**** Supplied records

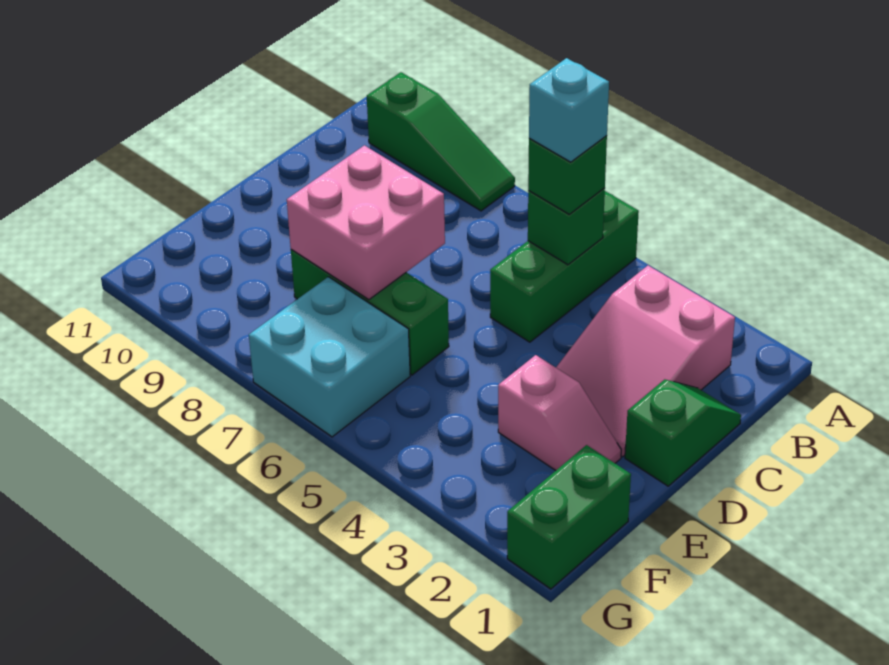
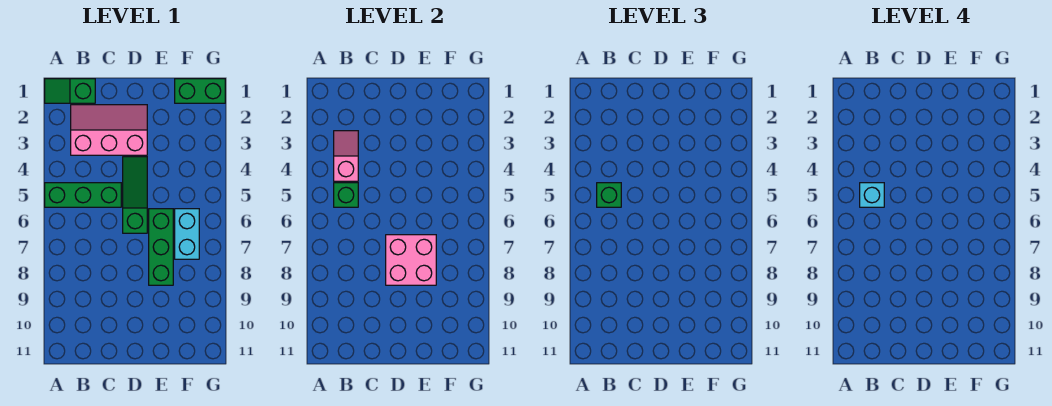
green slope A8:A10 level 1 top 10 -> green slope D4:D6 level 1 top 6
pink slope B2:D3 level 1 top B -> pink slope B2:D3 level 1 top 3
green slope C1:D1 level 1 top D -> green slope A1:B1 level 1 top B
pink slope E2:E3 level 1 top 3 -> pink slope B3:B4 level 2 top 4
cyan brick F6:G7 level 1 -> cyan brick F6:F7 level 1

********

> **Instructions to follow**
Could you transcribe the material above exactly, keeping every picture out?

> **Reply to the exercise**
green slope A8:A10 level 1 top 10 -> green slope D4:D6 level 1 top 6
pink slope B2:D3 level 1 top B -> pink slope B2:D3 level 1 top 3
green slope C1:D1 level 1 top D -> green slope A1:B1 level 1 top B
pink slope E2:E3 level 1 top 3 -> pink slope B3:B4 level 2 top 4
cyan brick F6:G7 level 1 -> cyan brick F6:F7 level 1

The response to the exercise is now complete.